> Prompt: Every line from the line containing "brown vase: none = 0 -> [199,101,264,207] = 1" through the end of the data is to be reproduced exactly, excluding pictures.

> Given records:

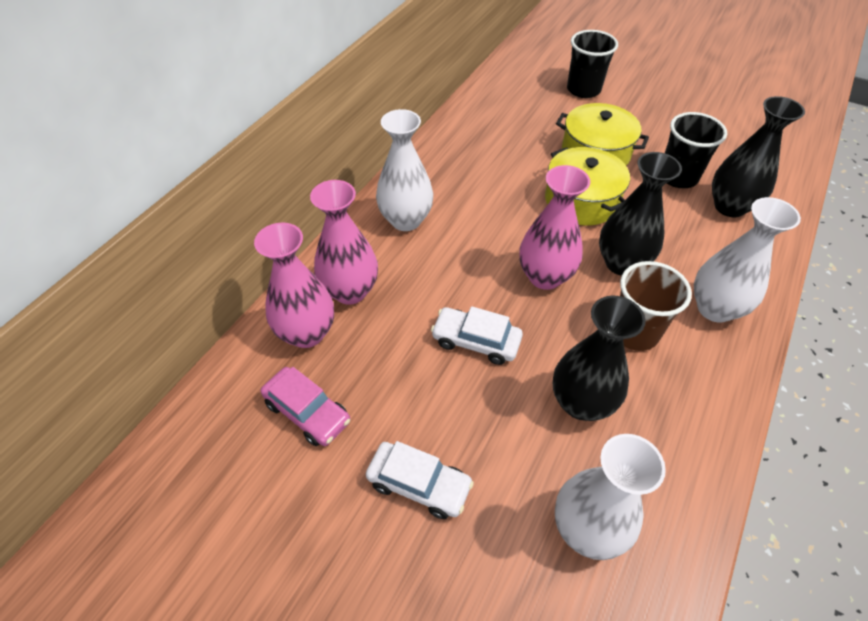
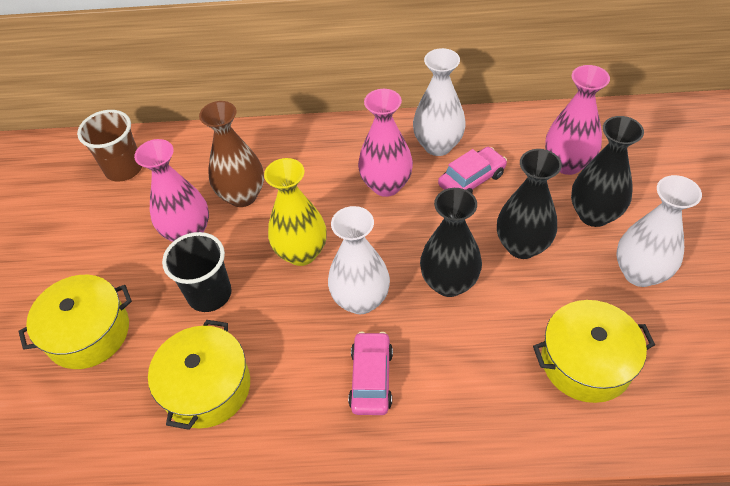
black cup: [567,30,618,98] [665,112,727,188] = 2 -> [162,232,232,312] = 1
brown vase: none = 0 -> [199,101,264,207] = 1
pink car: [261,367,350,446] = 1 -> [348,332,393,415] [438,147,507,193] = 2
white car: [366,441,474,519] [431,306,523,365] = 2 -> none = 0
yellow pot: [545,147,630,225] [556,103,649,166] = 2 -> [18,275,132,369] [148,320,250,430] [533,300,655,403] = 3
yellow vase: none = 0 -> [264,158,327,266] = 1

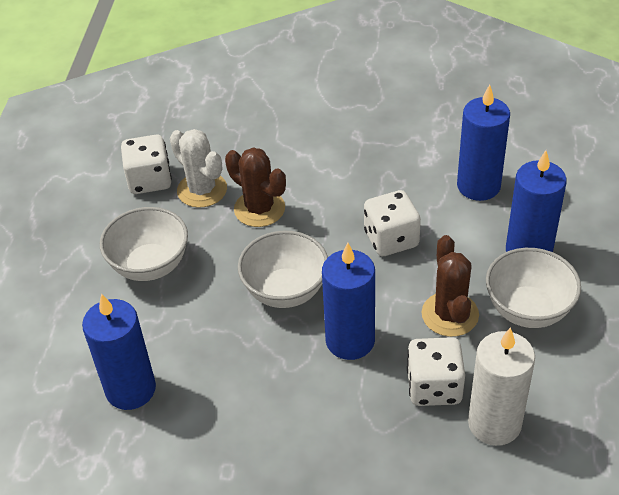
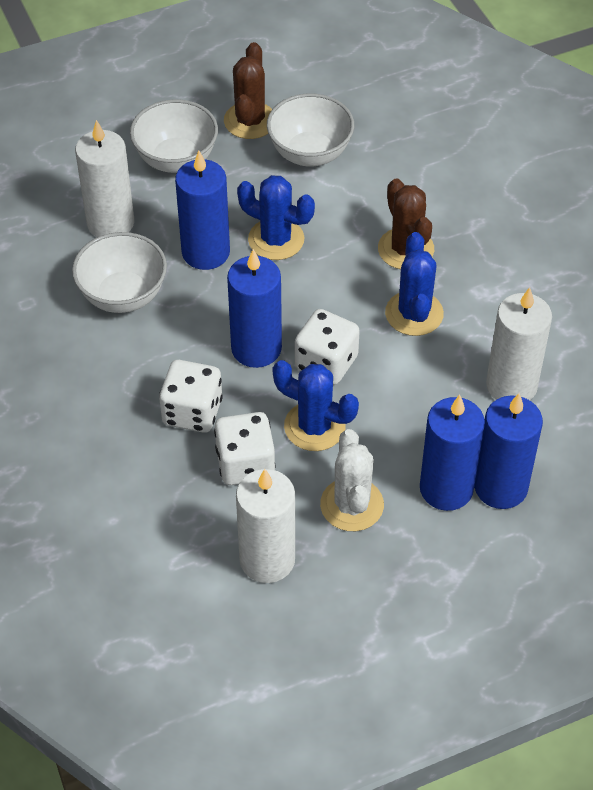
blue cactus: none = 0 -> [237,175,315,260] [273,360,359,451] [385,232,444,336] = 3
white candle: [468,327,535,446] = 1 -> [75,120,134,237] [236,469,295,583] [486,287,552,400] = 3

> Output of the exercise:
brown vase: none = 0 -> [199,101,264,207] = 1
pink car: [261,367,350,446] = 1 -> [348,332,393,415] [438,147,507,193] = 2
white car: [366,441,474,519] [431,306,523,365] = 2 -> none = 0
yellow pot: [545,147,630,225] [556,103,649,166] = 2 -> [18,275,132,369] [148,320,250,430] [533,300,655,403] = 3
yellow vase: none = 0 -> [264,158,327,266] = 1

blue cactus: none = 0 -> [237,175,315,260] [273,360,359,451] [385,232,444,336] = 3
white candle: [468,327,535,446] = 1 -> [75,120,134,237] [236,469,295,583] [486,287,552,400] = 3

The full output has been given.